▸ WORK TASK: What follows is a set of records; restate each one word for word and drop the pictures.

▸ DATASET RECORDS:

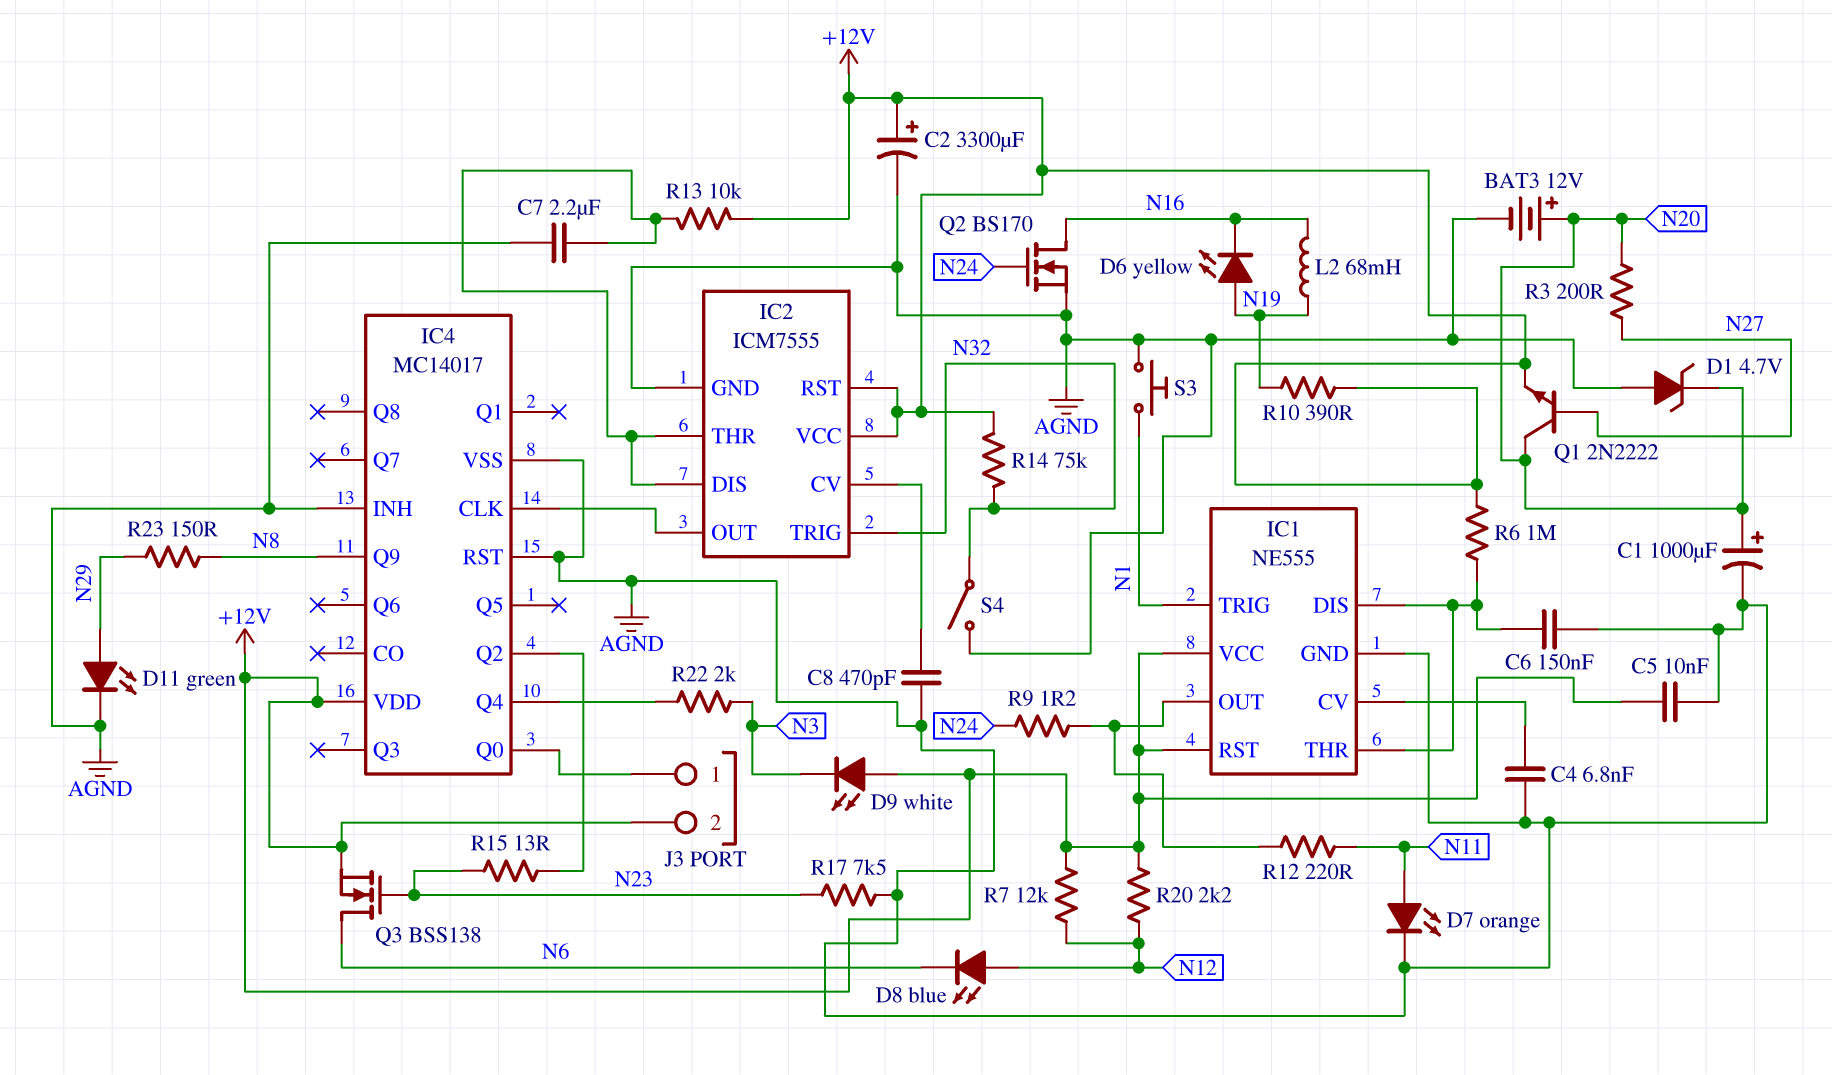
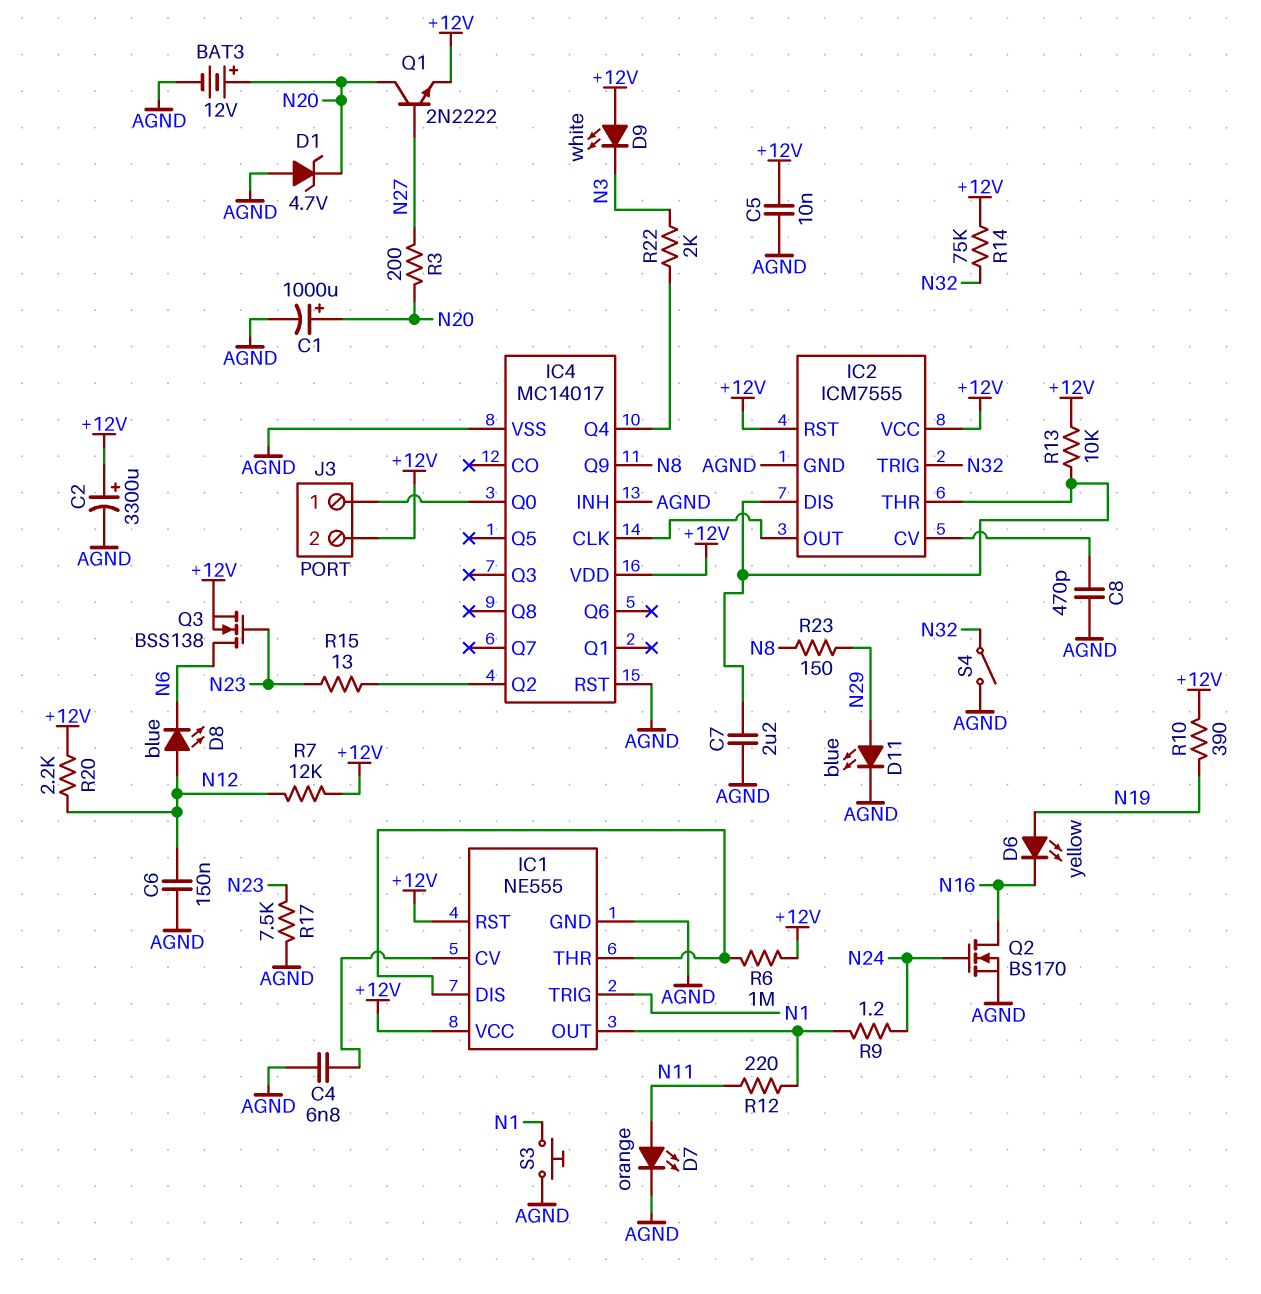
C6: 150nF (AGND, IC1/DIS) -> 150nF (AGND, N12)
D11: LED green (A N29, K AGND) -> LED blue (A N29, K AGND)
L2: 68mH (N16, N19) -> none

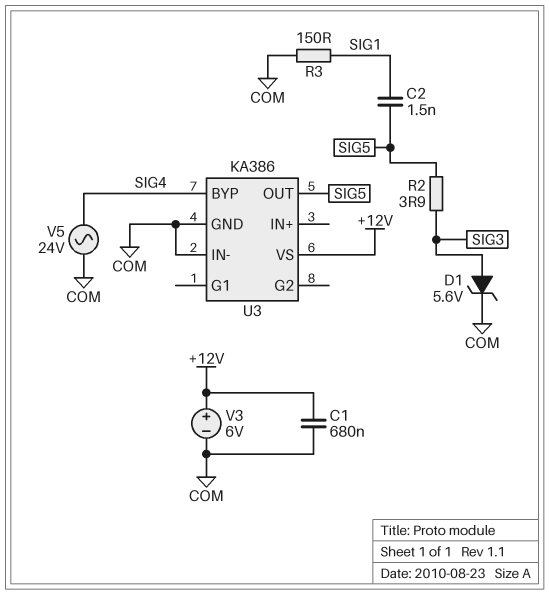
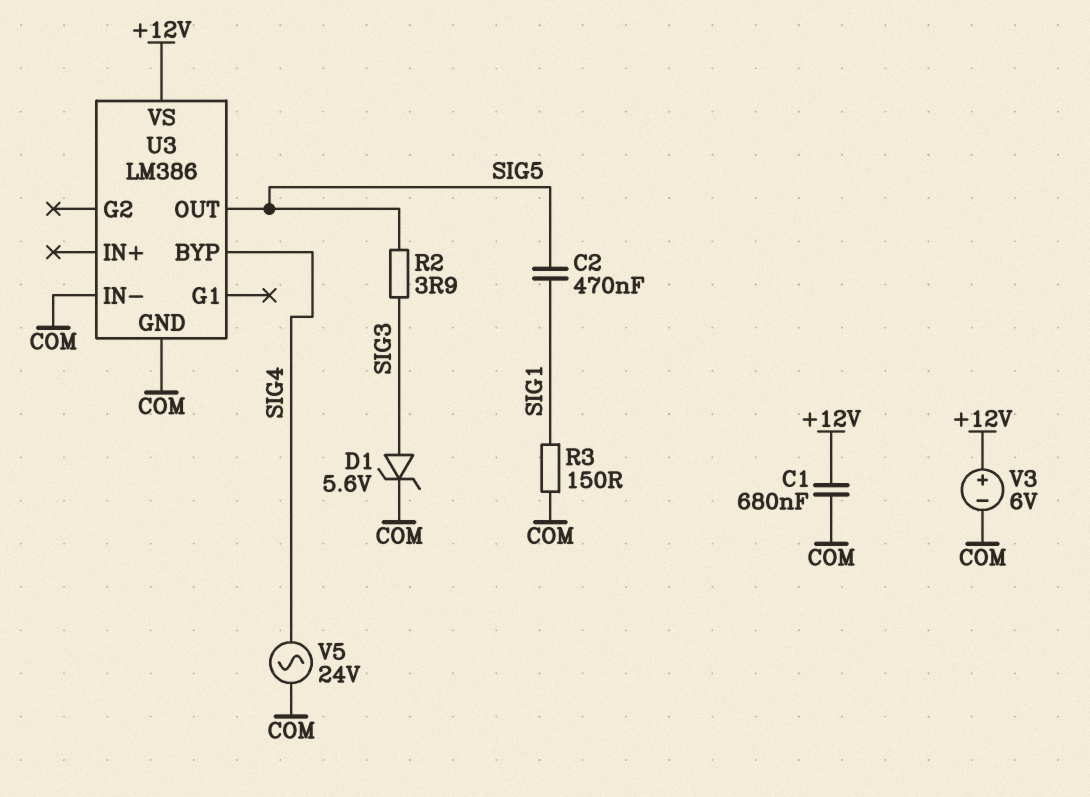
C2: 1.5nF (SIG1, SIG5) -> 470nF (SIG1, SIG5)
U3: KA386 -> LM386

▸ COMPLETED EXERCISE:
C6: 150nF (AGND, IC1/DIS) -> 150nF (AGND, N12)
D11: LED green (A N29, K AGND) -> LED blue (A N29, K AGND)
L2: 68mH (N16, N19) -> none

C2: 1.5nF (SIG1, SIG5) -> 470nF (SIG1, SIG5)
U3: KA386 -> LM386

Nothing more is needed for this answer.